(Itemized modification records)
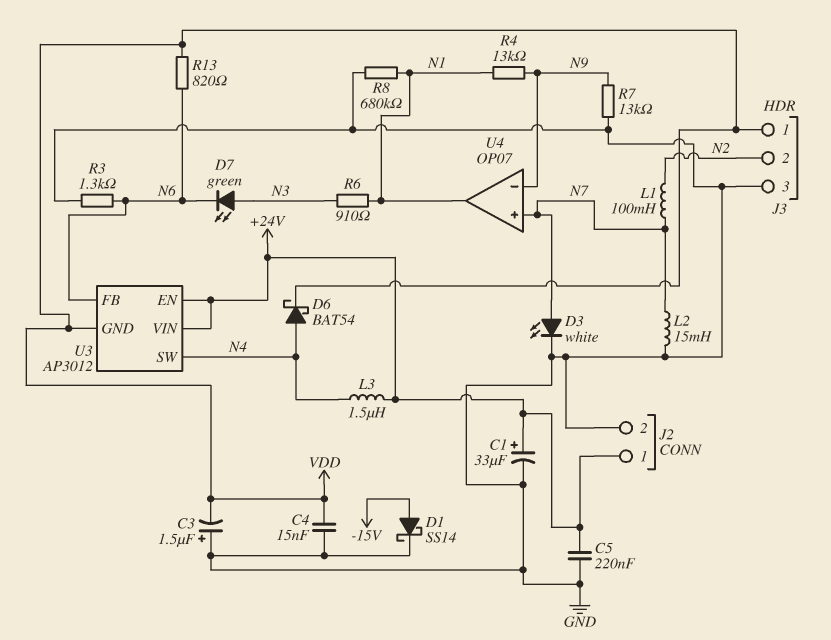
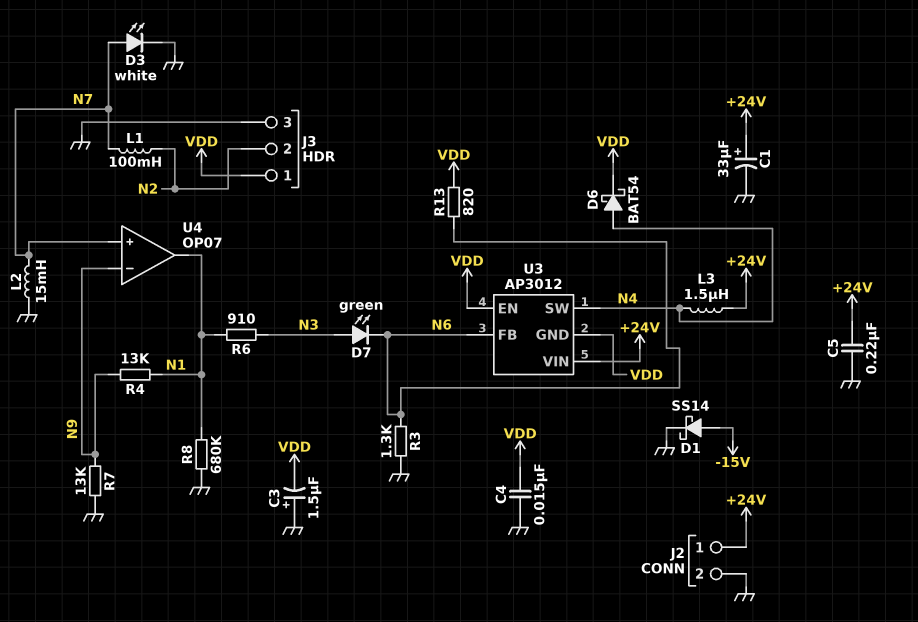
U3 pin EN: +24V -> VDD

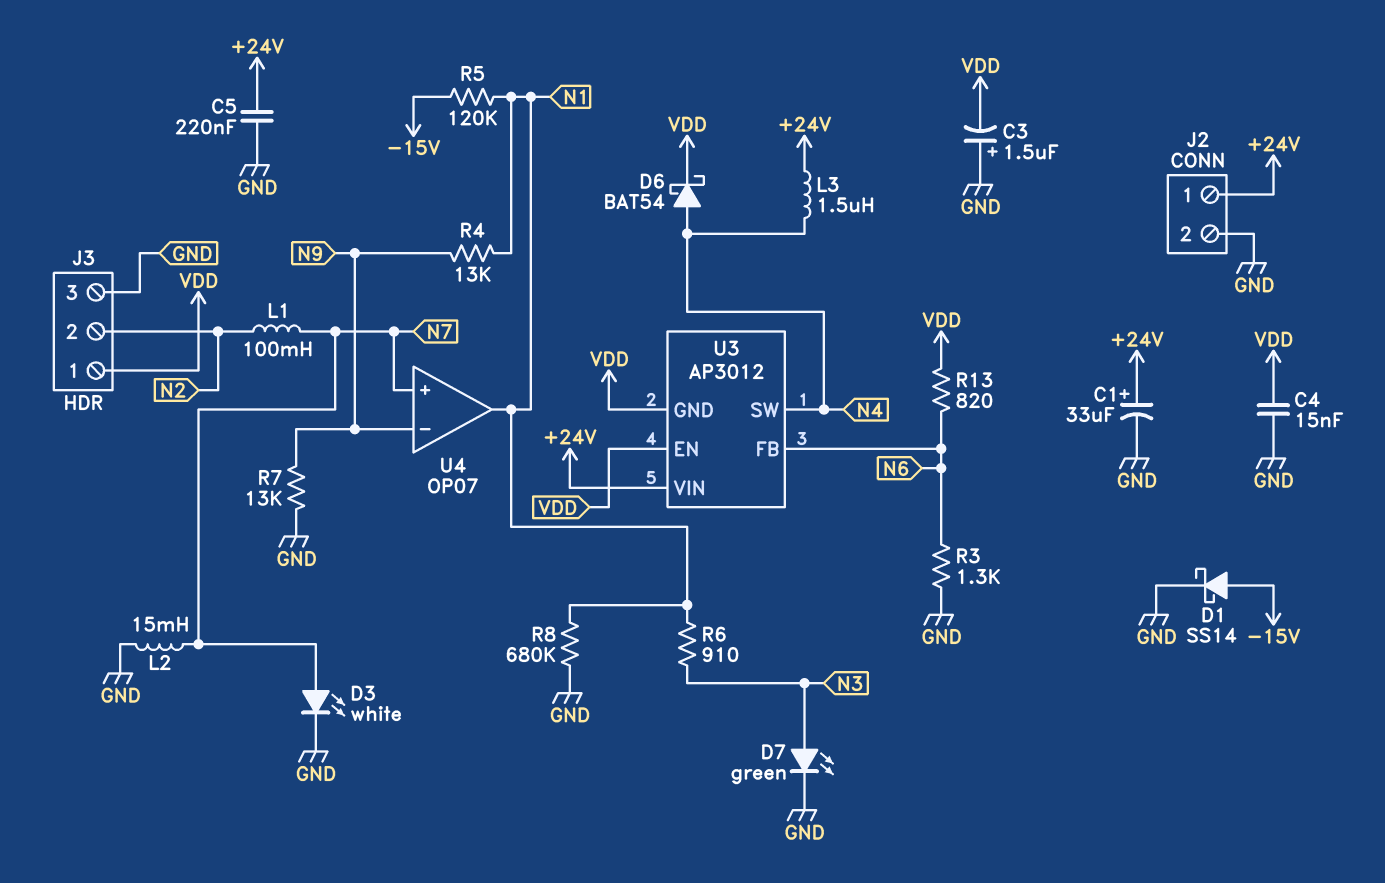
D7: LED green (A N3, K N6) -> LED green (A N3, K GND)
R5: none -> 120k (-15V, N1)

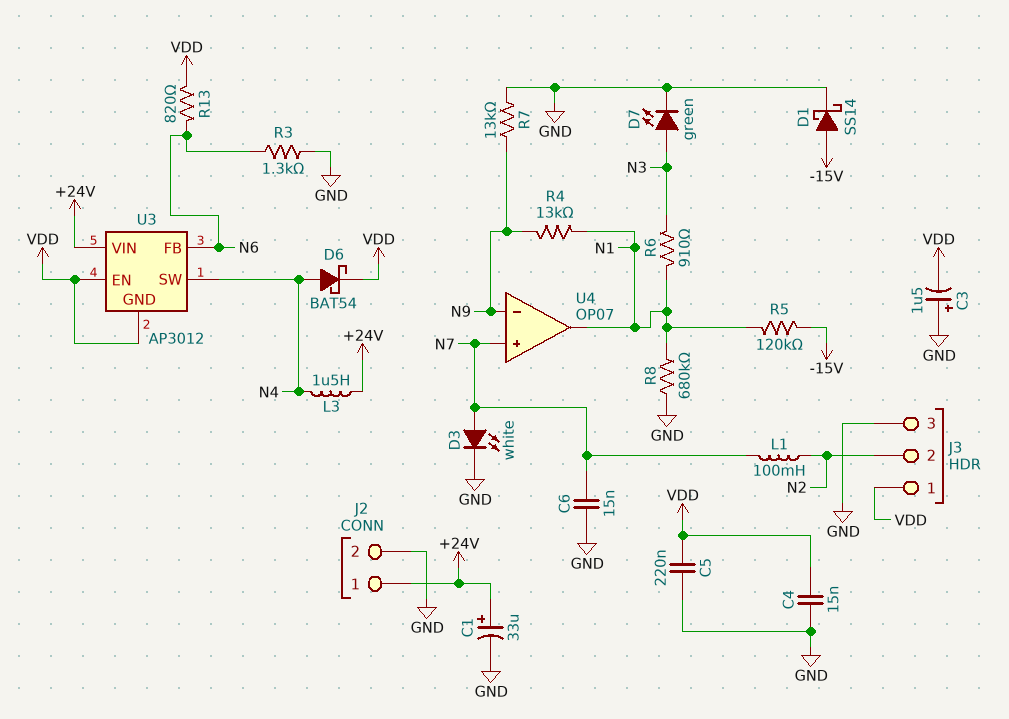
C5: 220nF (+24V, GND) -> 220nF (GND, VDD)
C6: none -> 15nF (GND, N7)
L2: 15mH (GND, N7) -> none

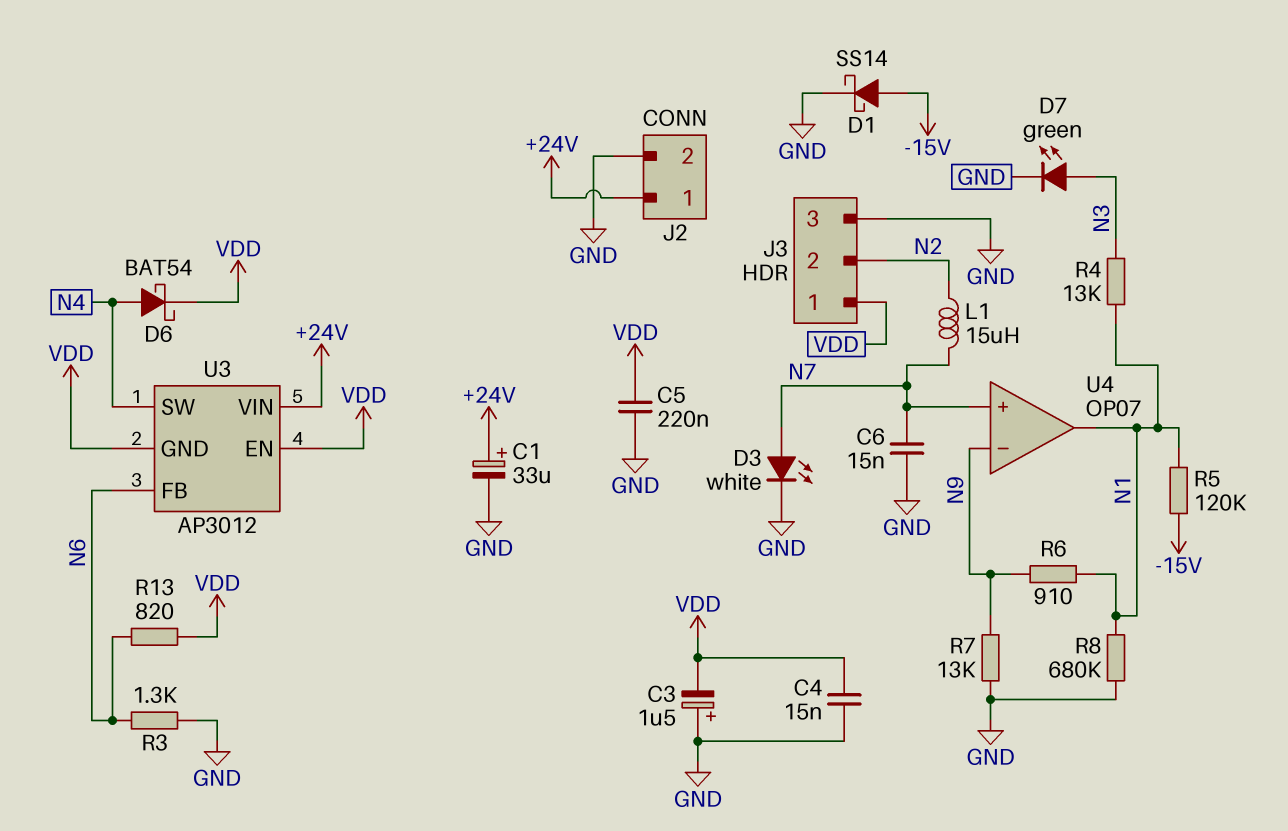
L1: 100mH (N2, N7) -> 15uH (N2, N7)
L3: 1.5uH (+24V, N4) -> none
R4: 13k (N1, N9) -> 13k (N1, N3)
R6: 910 (N1, N3) -> 910 (N1, N9)

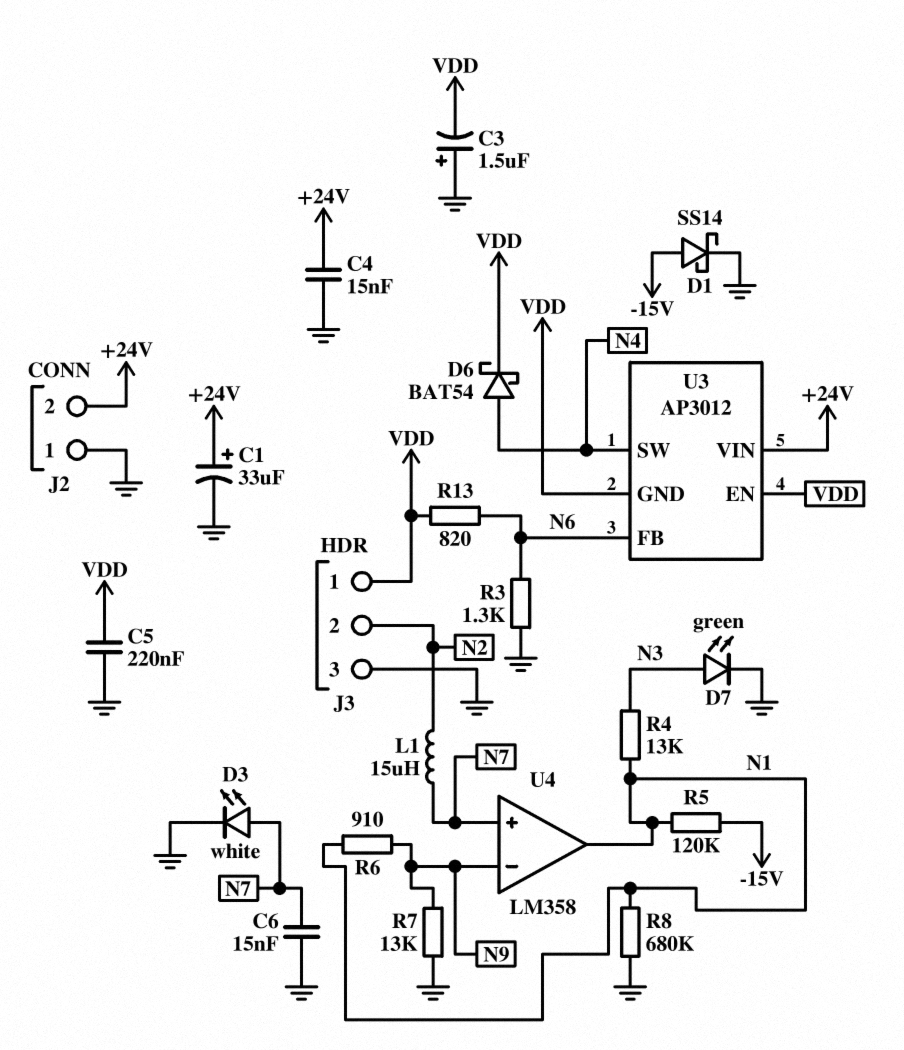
C4: 15nF (GND, VDD) -> 15nF (+24V, GND)
J2 pin 1: +24V -> GND
J2 pin 2: GND -> +24V
U4: OP07 -> LM358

-- Task instructions --
From the line that contains "L3: 1.5uH (+24V, N4) -> none" to the last line of the data, print each line exactly, both ends included, and omit the pictures.

-- Result below --
L3: 1.5uH (+24V, N4) -> none
R4: 13k (N1, N9) -> 13k (N1, N3)
R6: 910 (N1, N3) -> 910 (N1, N9)

C4: 15nF (GND, VDD) -> 15nF (+24V, GND)
J2 pin 1: +24V -> GND
J2 pin 2: GND -> +24V
U4: OP07 -> LM358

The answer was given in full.